### TASK PROMPT
When you reach the line containing "yellow lemon: 9 -> 12" in the entries below, start writing out each line exactly, and stop after the line containing "white camera: 0 -> 1".
[Opening MATERIAL FOR THIS EXERCISE section]
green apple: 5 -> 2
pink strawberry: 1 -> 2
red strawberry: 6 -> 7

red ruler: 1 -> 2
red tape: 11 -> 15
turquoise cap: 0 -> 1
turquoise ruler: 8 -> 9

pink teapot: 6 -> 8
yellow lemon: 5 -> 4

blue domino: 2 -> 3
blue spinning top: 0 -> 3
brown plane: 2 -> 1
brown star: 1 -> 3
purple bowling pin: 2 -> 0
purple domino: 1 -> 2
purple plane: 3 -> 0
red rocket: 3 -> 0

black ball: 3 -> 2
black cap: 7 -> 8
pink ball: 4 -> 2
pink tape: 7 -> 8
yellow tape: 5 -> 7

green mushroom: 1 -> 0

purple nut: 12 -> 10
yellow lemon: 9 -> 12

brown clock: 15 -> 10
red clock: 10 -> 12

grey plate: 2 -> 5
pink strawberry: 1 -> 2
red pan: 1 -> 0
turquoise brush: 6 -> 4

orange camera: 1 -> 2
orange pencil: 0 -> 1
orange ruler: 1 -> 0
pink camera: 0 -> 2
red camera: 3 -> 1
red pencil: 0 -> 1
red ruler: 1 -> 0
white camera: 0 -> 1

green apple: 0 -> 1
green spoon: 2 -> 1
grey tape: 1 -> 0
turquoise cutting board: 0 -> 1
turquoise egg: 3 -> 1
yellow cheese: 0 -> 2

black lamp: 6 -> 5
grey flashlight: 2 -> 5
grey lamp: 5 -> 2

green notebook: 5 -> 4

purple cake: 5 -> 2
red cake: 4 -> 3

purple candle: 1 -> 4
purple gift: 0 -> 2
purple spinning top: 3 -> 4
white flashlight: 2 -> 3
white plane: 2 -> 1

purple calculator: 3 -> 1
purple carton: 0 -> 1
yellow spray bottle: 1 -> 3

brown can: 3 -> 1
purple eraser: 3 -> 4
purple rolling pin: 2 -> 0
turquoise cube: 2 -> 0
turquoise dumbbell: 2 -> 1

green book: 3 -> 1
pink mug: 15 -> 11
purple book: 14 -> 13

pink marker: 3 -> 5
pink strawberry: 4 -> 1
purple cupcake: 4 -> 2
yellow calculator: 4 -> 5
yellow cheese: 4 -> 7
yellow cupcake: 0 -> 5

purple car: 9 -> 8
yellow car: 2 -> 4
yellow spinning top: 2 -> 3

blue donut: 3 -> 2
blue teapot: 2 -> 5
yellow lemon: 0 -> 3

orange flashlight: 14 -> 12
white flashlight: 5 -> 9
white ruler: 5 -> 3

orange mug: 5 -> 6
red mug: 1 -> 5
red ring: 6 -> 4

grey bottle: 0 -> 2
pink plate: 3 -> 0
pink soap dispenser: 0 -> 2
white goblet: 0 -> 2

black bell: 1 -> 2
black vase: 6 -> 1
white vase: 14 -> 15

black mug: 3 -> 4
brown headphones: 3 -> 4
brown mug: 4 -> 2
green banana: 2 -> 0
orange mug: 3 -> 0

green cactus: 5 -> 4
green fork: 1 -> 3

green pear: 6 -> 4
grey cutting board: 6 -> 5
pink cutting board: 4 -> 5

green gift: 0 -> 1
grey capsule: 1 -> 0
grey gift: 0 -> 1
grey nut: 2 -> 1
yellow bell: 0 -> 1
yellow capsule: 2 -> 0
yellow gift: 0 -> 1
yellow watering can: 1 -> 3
[Closing MATERIAL FOR THIS EXERCISE section]
### OUTPUT OF THE EXERCISE
yellow lemon: 9 -> 12

brown clock: 15 -> 10
red clock: 10 -> 12

grey plate: 2 -> 5
pink strawberry: 1 -> 2
red pan: 1 -> 0
turquoise brush: 6 -> 4

orange camera: 1 -> 2
orange pencil: 0 -> 1
orange ruler: 1 -> 0
pink camera: 0 -> 2
red camera: 3 -> 1
red pencil: 0 -> 1
red ruler: 1 -> 0
white camera: 0 -> 1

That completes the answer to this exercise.